### AIM OF THE EXERCISE
Make an exact copy of the records that follow, with each picture omitted.

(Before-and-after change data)
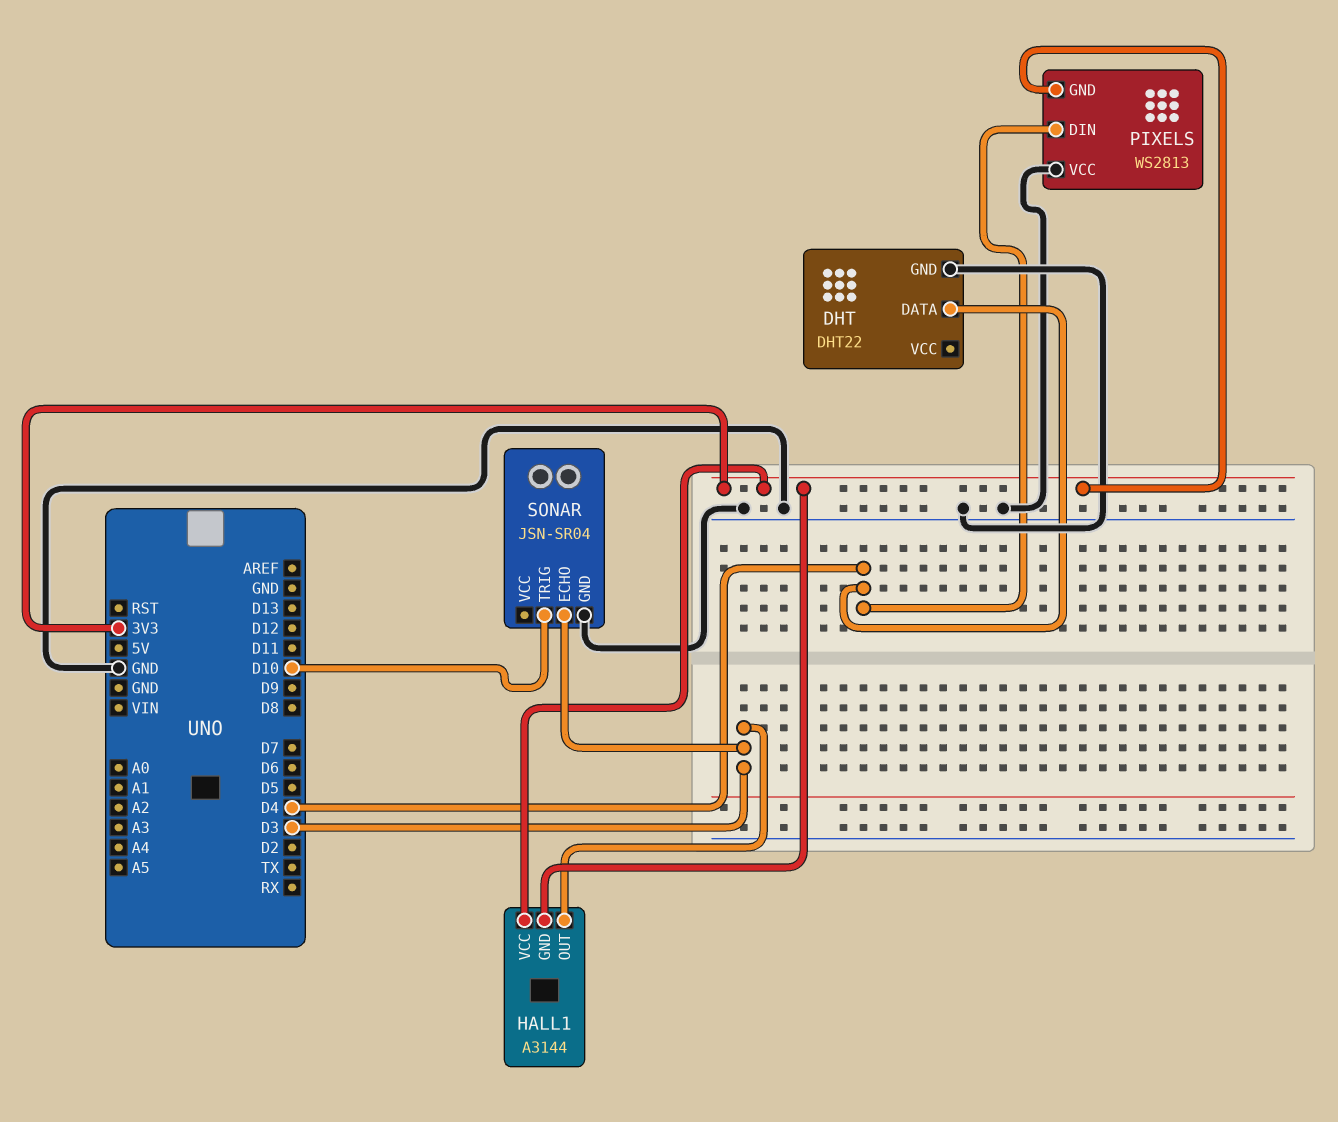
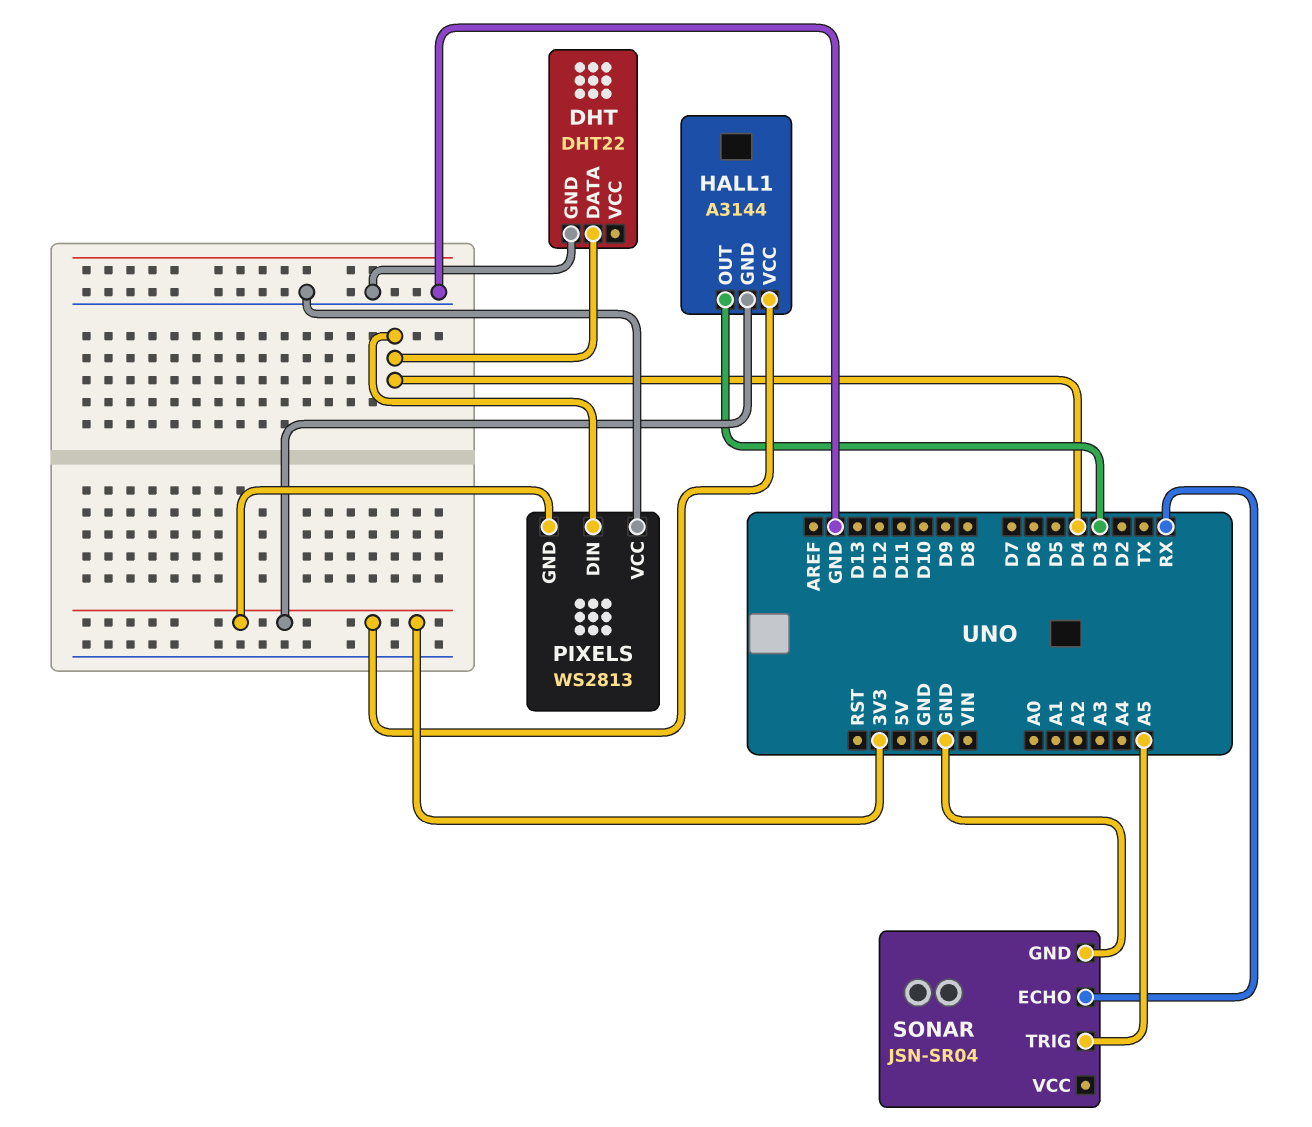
SONAR pin ECHO: D3 -> RX
SONAR pin TRIG: D10 -> A5

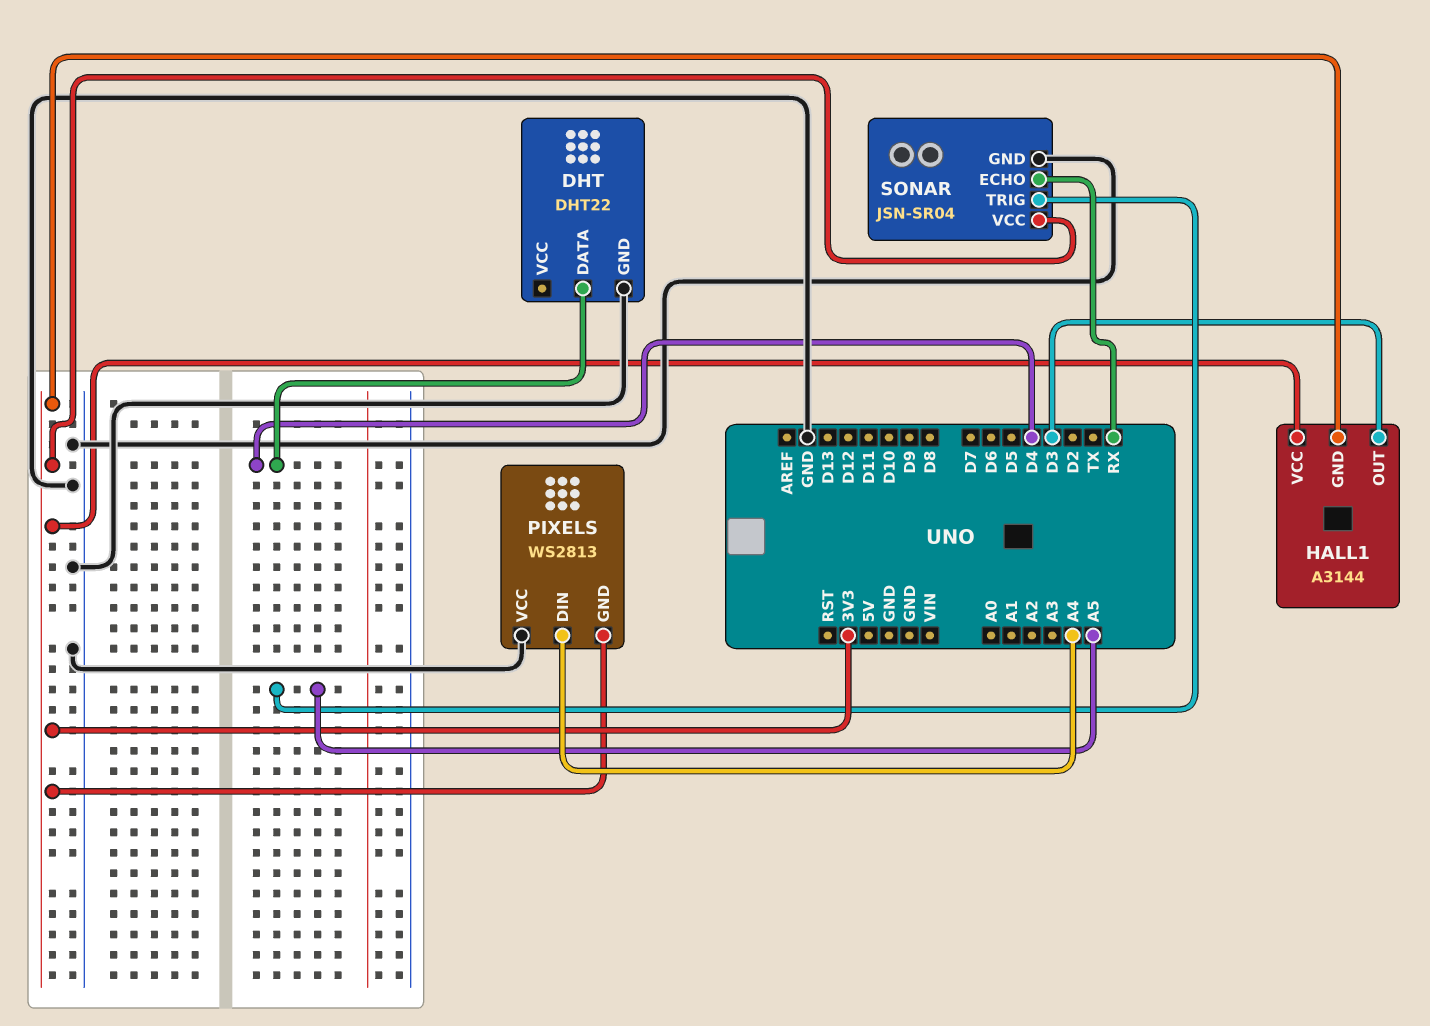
PIXELS pin DIN: D4 -> A4
SONAR pin VCC: none -> 3V3

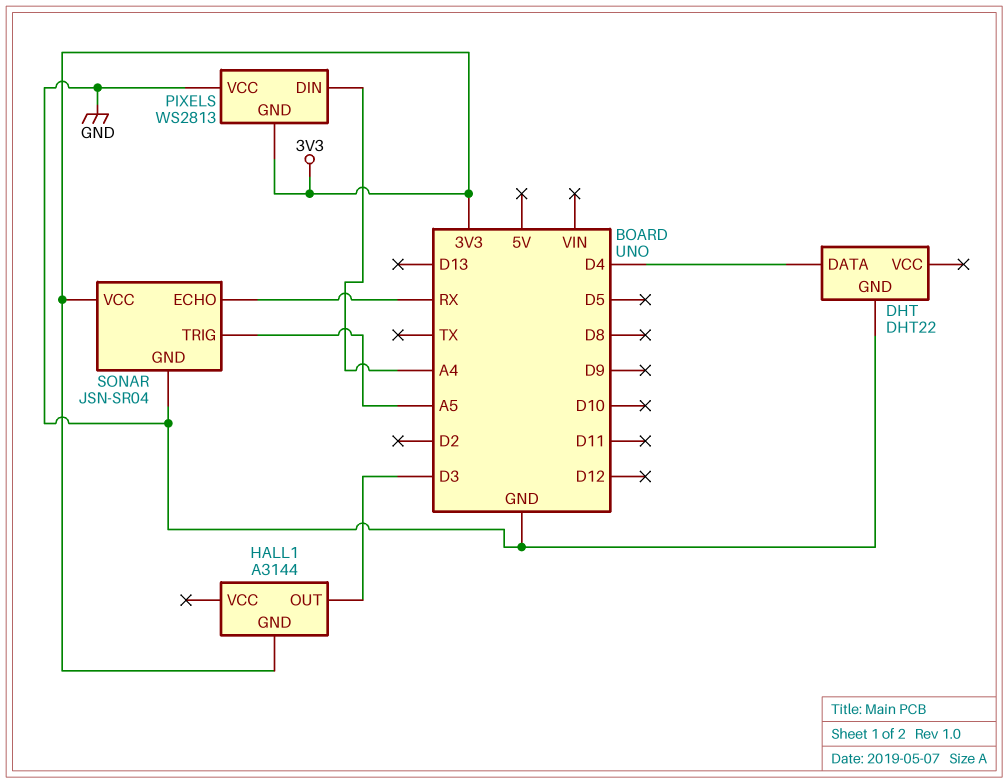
HALL1 pin VCC: 3V3 -> none

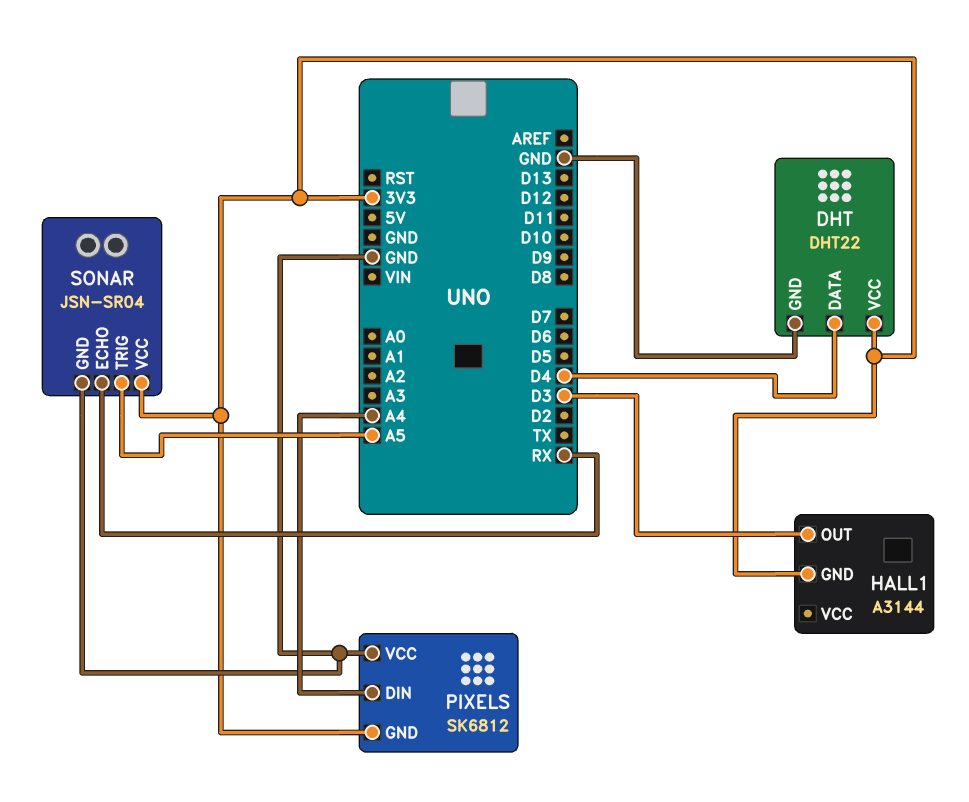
DHT pin VCC: none -> 3V3
PIXELS: WS2813 -> SK6812

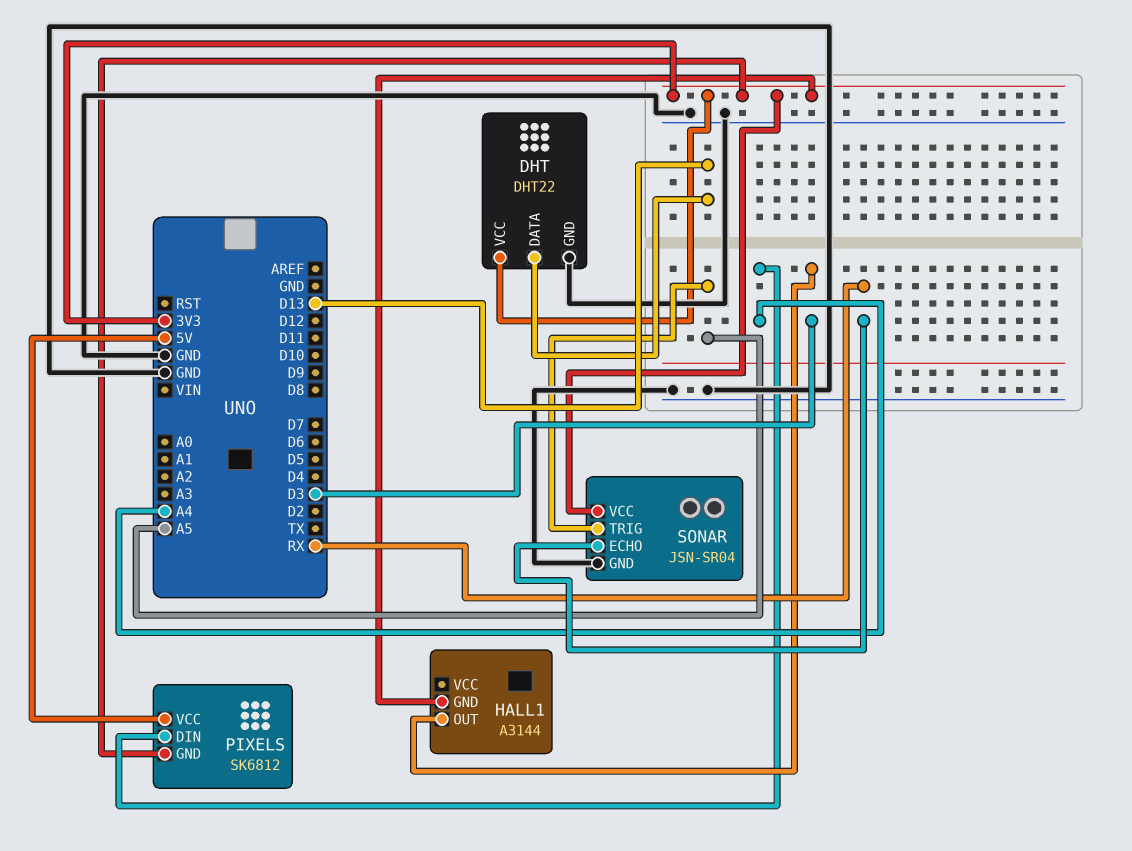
DHT pin DATA: D4 -> D13
PIXELS pin VCC: GND -> 5V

### ANSWER BOX
SONAR pin ECHO: D3 -> RX
SONAR pin TRIG: D10 -> A5

PIXELS pin DIN: D4 -> A4
SONAR pin VCC: none -> 3V3

HALL1 pin VCC: 3V3 -> none

DHT pin VCC: none -> 3V3
PIXELS: WS2813 -> SK6812

DHT pin DATA: D4 -> D13
PIXELS pin VCC: GND -> 5V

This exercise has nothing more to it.